• [Colored object listings]:
---

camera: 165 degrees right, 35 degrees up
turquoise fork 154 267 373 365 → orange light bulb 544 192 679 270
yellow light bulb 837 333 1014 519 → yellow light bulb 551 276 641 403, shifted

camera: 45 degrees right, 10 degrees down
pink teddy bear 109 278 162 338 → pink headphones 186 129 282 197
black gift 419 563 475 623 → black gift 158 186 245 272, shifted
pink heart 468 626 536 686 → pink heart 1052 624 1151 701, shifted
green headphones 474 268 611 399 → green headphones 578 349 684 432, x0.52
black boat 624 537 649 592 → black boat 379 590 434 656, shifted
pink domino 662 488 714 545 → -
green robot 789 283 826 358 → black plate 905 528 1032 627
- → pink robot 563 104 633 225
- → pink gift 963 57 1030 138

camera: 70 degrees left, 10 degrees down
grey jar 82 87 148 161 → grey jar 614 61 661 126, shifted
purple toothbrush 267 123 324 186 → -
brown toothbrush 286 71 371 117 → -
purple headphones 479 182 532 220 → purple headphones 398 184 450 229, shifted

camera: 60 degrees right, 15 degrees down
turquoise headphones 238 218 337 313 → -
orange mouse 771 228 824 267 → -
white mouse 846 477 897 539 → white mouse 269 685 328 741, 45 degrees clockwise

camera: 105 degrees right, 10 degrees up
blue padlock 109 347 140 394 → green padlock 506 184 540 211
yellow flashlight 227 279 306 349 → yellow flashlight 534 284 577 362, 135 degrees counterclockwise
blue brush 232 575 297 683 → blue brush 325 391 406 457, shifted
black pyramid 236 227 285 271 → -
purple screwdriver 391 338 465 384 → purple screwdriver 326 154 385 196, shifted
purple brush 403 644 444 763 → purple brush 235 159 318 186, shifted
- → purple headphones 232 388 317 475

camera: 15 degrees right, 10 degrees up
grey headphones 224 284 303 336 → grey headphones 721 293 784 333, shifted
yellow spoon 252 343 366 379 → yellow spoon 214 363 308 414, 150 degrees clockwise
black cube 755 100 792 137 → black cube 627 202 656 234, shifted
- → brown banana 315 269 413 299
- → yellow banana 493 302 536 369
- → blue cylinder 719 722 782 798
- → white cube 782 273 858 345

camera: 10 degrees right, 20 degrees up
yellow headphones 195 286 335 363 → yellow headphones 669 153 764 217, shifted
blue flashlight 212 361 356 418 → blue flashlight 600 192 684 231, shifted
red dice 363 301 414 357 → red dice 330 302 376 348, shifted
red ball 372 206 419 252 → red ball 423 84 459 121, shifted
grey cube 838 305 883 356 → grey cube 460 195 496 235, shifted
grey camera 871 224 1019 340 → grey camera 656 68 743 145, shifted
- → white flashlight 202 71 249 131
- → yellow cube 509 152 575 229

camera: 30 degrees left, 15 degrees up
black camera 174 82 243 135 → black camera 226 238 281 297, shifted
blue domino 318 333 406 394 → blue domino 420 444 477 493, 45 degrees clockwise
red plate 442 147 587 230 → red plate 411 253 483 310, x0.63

---

• [Problem]: Above are some records; repeat all of them exactly.

• [Result of the exercise]:
camera: 165 degrees right, 35 degrees up
turquoise fork 154 267 373 365 → orange light bulb 544 192 679 270
yellow light bulb 837 333 1014 519 → yellow light bulb 551 276 641 403, shifted

camera: 45 degrees right, 10 degrees down
pink teddy bear 109 278 162 338 → pink headphones 186 129 282 197
black gift 419 563 475 623 → black gift 158 186 245 272, shifted
pink heart 468 626 536 686 → pink heart 1052 624 1151 701, shifted
green headphones 474 268 611 399 → green headphones 578 349 684 432, x0.52
black boat 624 537 649 592 → black boat 379 590 434 656, shifted
pink domino 662 488 714 545 → -
green robot 789 283 826 358 → black plate 905 528 1032 627
- → pink robot 563 104 633 225
- → pink gift 963 57 1030 138

camera: 70 degrees left, 10 degrees down
grey jar 82 87 148 161 → grey jar 614 61 661 126, shifted
purple toothbrush 267 123 324 186 → -
brown toothbrush 286 71 371 117 → -
purple headphones 479 182 532 220 → purple headphones 398 184 450 229, shifted

camera: 60 degrees right, 15 degrees down
turquoise headphones 238 218 337 313 → -
orange mouse 771 228 824 267 → -
white mouse 846 477 897 539 → white mouse 269 685 328 741, 45 degrees clockwise

camera: 105 degrees right, 10 degrees up
blue padlock 109 347 140 394 → green padlock 506 184 540 211
yellow flashlight 227 279 306 349 → yellow flashlight 534 284 577 362, 135 degrees counterclockwise
blue brush 232 575 297 683 → blue brush 325 391 406 457, shifted
black pyramid 236 227 285 271 → -
purple screwdriver 391 338 465 384 → purple screwdriver 326 154 385 196, shifted
purple brush 403 644 444 763 → purple brush 235 159 318 186, shifted
- → purple headphones 232 388 317 475

camera: 15 degrees right, 10 degrees up
grey headphones 224 284 303 336 → grey headphones 721 293 784 333, shifted
yellow spoon 252 343 366 379 → yellow spoon 214 363 308 414, 150 degrees clockwise
black cube 755 100 792 137 → black cube 627 202 656 234, shifted
- → brown banana 315 269 413 299
- → yellow banana 493 302 536 369
- → blue cylinder 719 722 782 798
- → white cube 782 273 858 345

camera: 10 degrees right, 20 degrees up
yellow headphones 195 286 335 363 → yellow headphones 669 153 764 217, shifted
blue flashlight 212 361 356 418 → blue flashlight 600 192 684 231, shifted
red dice 363 301 414 357 → red dice 330 302 376 348, shifted
red ball 372 206 419 252 → red ball 423 84 459 121, shifted
grey cube 838 305 883 356 → grey cube 460 195 496 235, shifted
grey camera 871 224 1019 340 → grey camera 656 68 743 145, shifted
- → white flashlight 202 71 249 131
- → yellow cube 509 152 575 229

camera: 30 degrees left, 15 degrees up
black camera 174 82 243 135 → black camera 226 238 281 297, shifted
blue domino 318 333 406 394 → blue domino 420 444 477 493, 45 degrees clockwise
red plate 442 147 587 230 → red plate 411 253 483 310, x0.63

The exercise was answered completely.